» **Dataset content**:
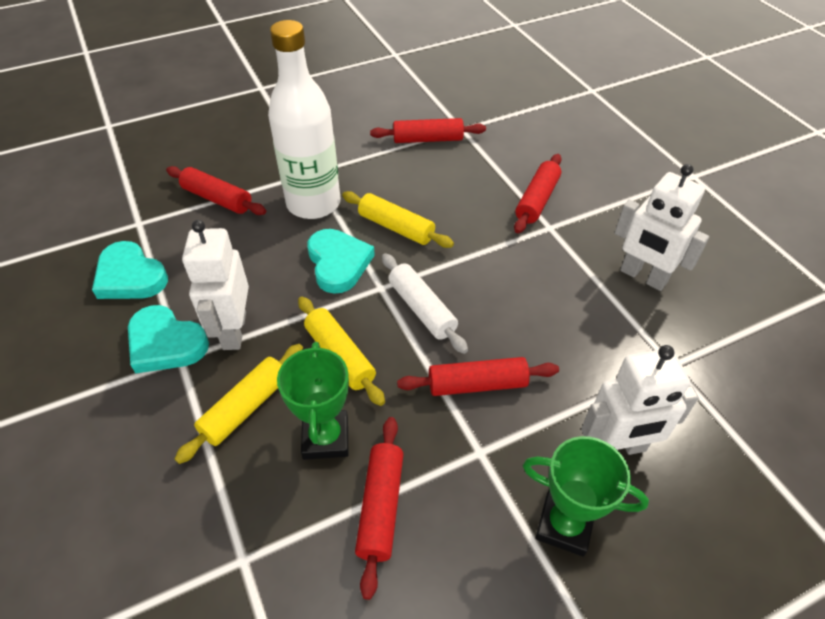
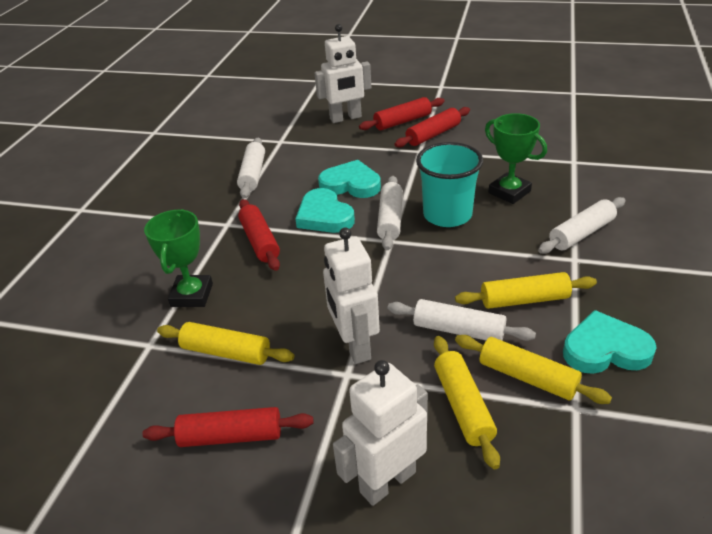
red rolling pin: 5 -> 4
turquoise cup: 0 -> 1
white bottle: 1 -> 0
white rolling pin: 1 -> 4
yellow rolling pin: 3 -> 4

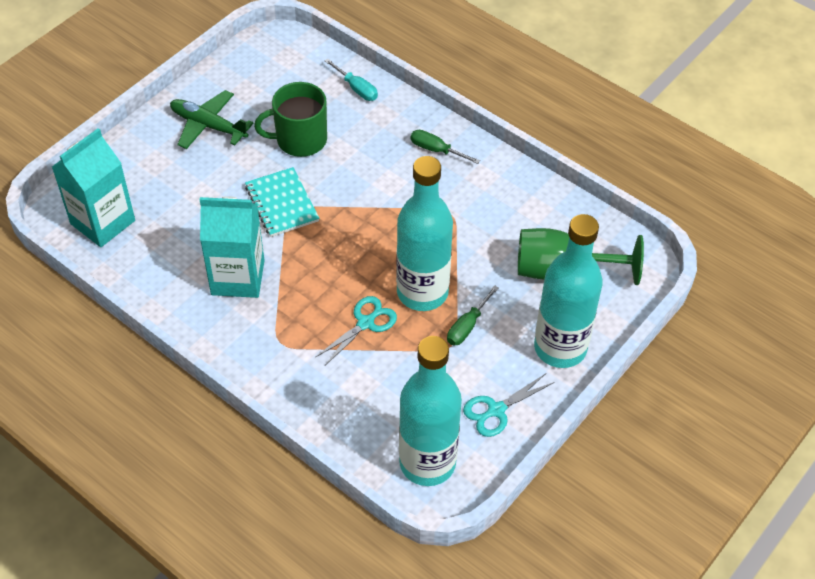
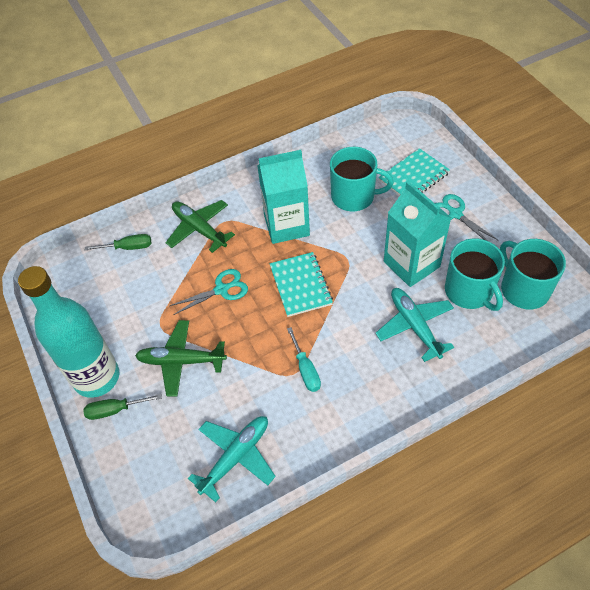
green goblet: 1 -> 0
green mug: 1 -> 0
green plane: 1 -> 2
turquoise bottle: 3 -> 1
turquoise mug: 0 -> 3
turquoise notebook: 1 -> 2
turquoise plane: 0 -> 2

» **Problem requirements**: Could each line of the data be written out exactly, with no pictures included?

» **Task result**:
red rolling pin: 5 -> 4
turquoise cup: 0 -> 1
white bottle: 1 -> 0
white rolling pin: 1 -> 4
yellow rolling pin: 3 -> 4

green goblet: 1 -> 0
green mug: 1 -> 0
green plane: 1 -> 2
turquoise bottle: 3 -> 1
turquoise mug: 0 -> 3
turquoise notebook: 1 -> 2
turquoise plane: 0 -> 2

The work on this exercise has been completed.